--- START ---

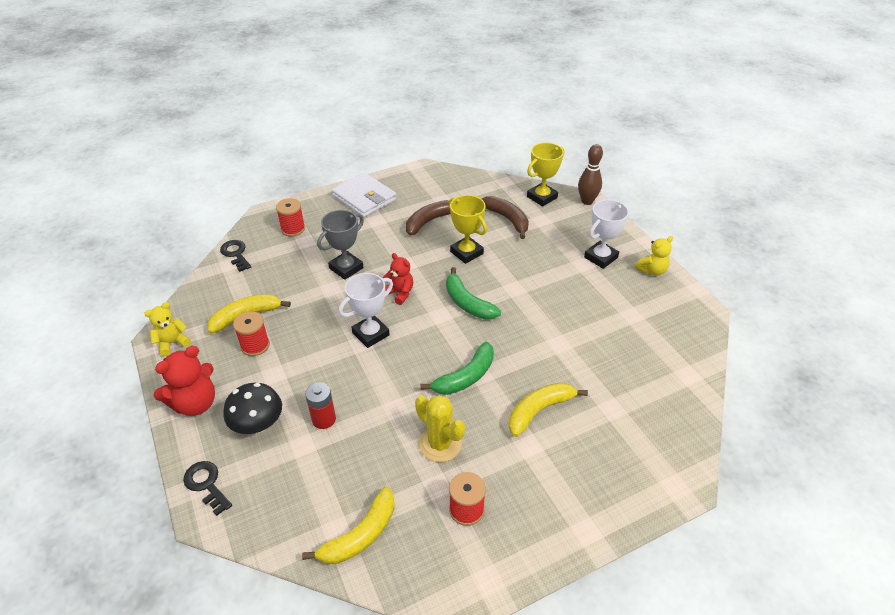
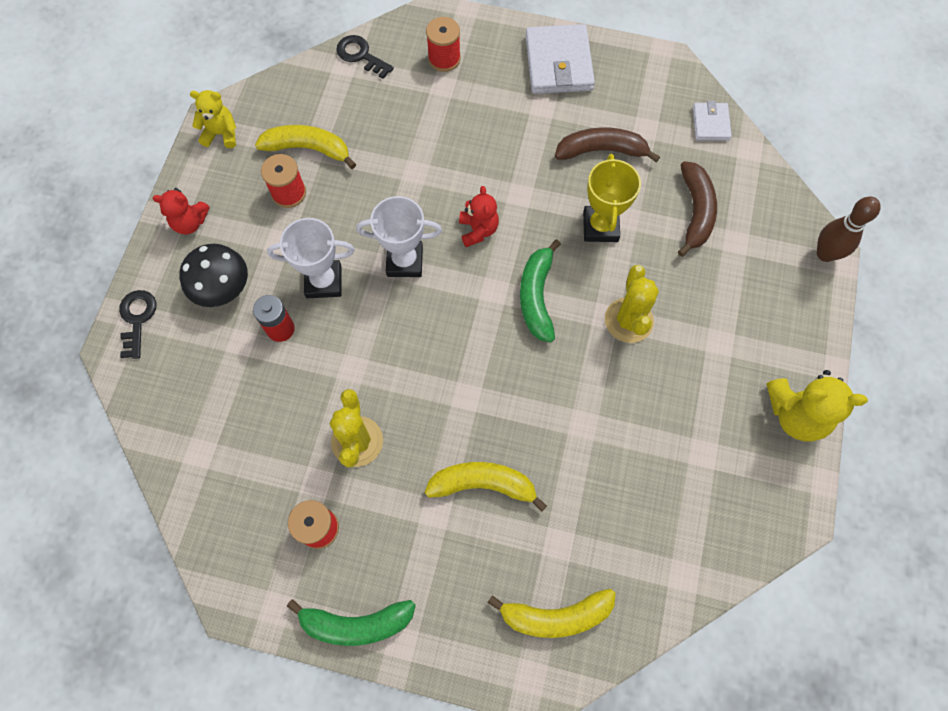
camera: 40 degrees right, 25 degrees up
(195, 403) = (190, 222): red teddy bear -> red teddy bear, size x0.64
(236, 254) = (361, 55): black key -> black key turned 60 degrees counterclockwise
(346, 268) = (453, 155): grey trophy -> none
(360, 535) = (213, 474): yellow banana -> yellow banana (555, 616)
(465, 377) = (449, 387): green banana -> green banana (356, 624)
(473, 181) = (710, 123): none -> white wallet
(528, 283) = (628, 320): none -> yellow cactus
(542, 197) = (773, 207): yellow trophy -> none
(600, 257) = (752, 349): white trophy -> white trophy (324, 281)
(652, 270) = (795, 414): yellow teddy bear -> yellow teddy bear, size x1.55

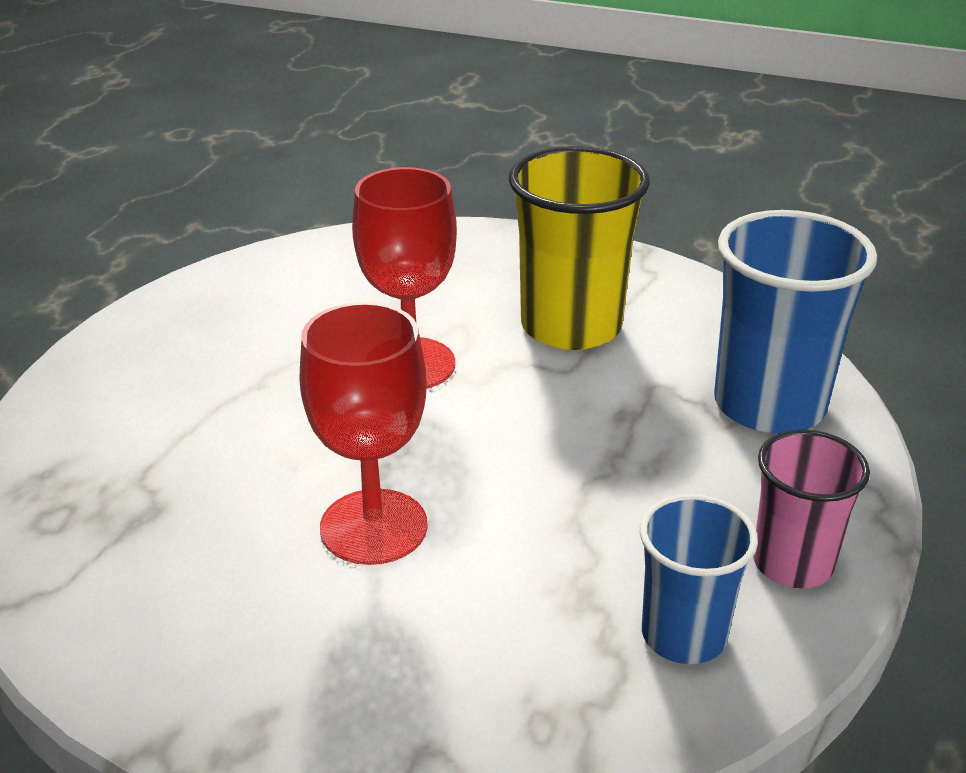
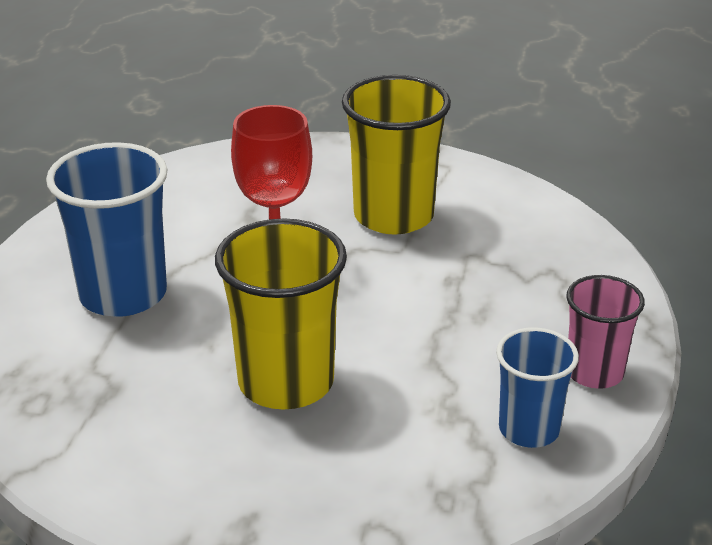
camera: 10 degrees left, 0 degrees up
(373, 527) = (286, 382): red goblet -> yellow cup
(769, 405) = (556, 261): blue cup -> blue cup (123, 294)

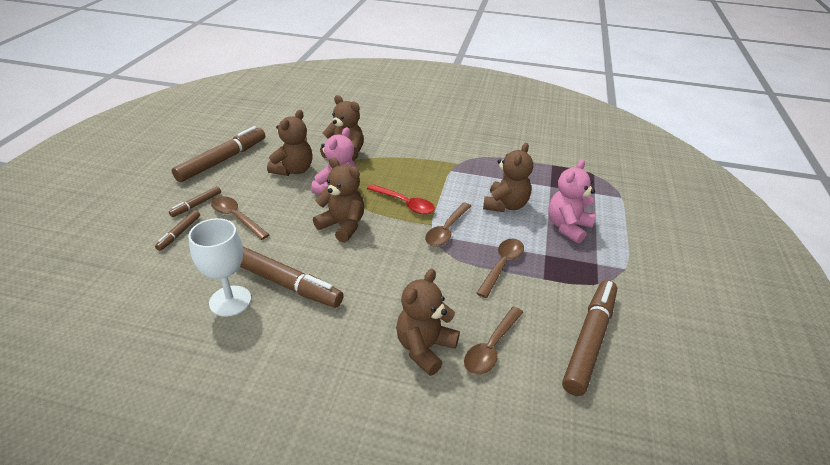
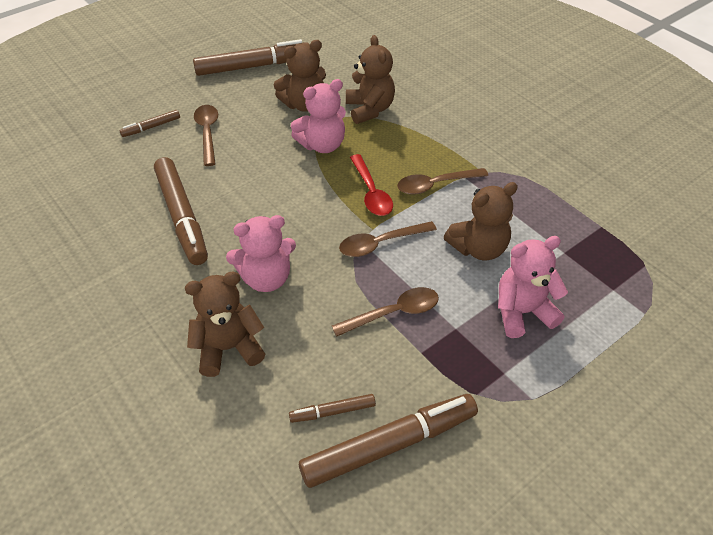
camera: 40 degrees right, 10 degrees up
(196, 205) = (189, 105): brown marker -> brown marker (332, 412)
(230, 301) = (128, 211): white goblet -> none
(342, 226) = (287, 187): brown teddy bear -> none
(397, 289) = (266, 278): none -> pink teddy bear
(491, 347) = (286, 386): brown spoon -> brown spoon (436, 185)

--- END ---

EXERCISE.
Reproduce nothing but the lines running from the line with "(542, 197) = (773, 207): yellow" through the end of the records, keeping both end lines and dropping the pictures.

FINISHED EXERCISE.
(542, 197) = (773, 207): yellow trophy -> none
(600, 257) = (752, 349): white trophy -> white trophy (324, 281)
(652, 270) = (795, 414): yellow teddy bear -> yellow teddy bear, size x1.55

camera: 10 degrees left, 0 degrees up
(373, 527) = (286, 382): red goblet -> yellow cup
(769, 405) = (556, 261): blue cup -> blue cup (123, 294)

camera: 40 degrees right, 10 degrees up
(196, 205) = (189, 105): brown marker -> brown marker (332, 412)
(230, 301) = (128, 211): white goblet -> none
(342, 226) = (287, 187): brown teddy bear -> none
(397, 289) = (266, 278): none -> pink teddy bear
(491, 347) = (286, 386): brown spoon -> brown spoon (436, 185)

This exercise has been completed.